## Required action
The records follow. Copy them exactly, but omit the pictures.

## Source records
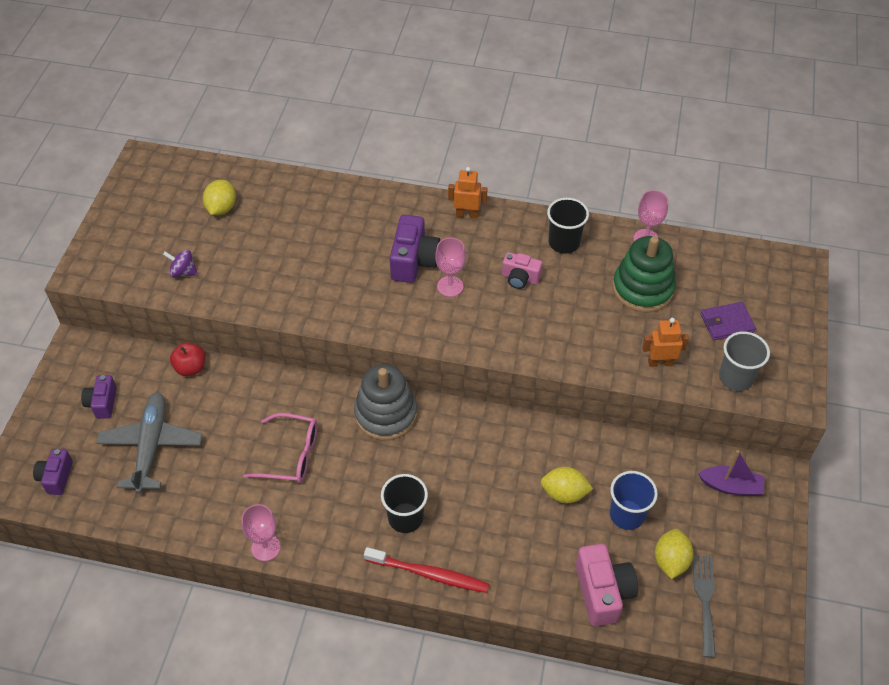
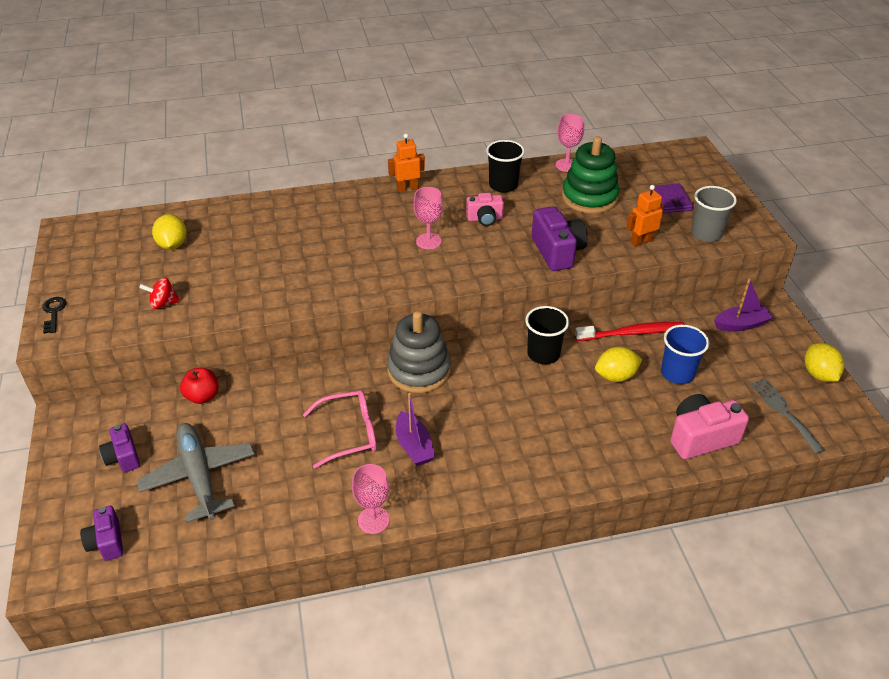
camera: 25 degrees left, 10 degrees down
(93, 248) = (53, 312): none -> black key
(183, 272) = (163, 304): purple spinning top -> red spinning top
(338, 490) = (414, 446): none -> purple boat
(405, 518) = (491, 445): black cup -> black cup (543, 354)
(414, 261) = (383, 233): purple camera -> purple camera (557, 252)
(429, 574) = (544, 482): red toothbrush -> red toothbrush (632, 333)
(602, 592) = (701, 438): pink camera -> pink camera turned 75 degrees counterclockwise
(670, 561) = (736, 394): yellow lemon -> yellow lemon (819, 374)
(727, 323) = (670, 201): purple wallet -> purple wallet turned 60 degrees counterclockwise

## Written solution
camera: 25 degrees left, 10 degrees down
(93, 248) = (53, 312): none -> black key
(183, 272) = (163, 304): purple spinning top -> red spinning top
(338, 490) = (414, 446): none -> purple boat
(405, 518) = (491, 445): black cup -> black cup (543, 354)
(414, 261) = (383, 233): purple camera -> purple camera (557, 252)
(429, 574) = (544, 482): red toothbrush -> red toothbrush (632, 333)
(602, 592) = (701, 438): pink camera -> pink camera turned 75 degrees counterclockwise
(670, 561) = (736, 394): yellow lemon -> yellow lemon (819, 374)
(727, 323) = (670, 201): purple wallet -> purple wallet turned 60 degrees counterclockwise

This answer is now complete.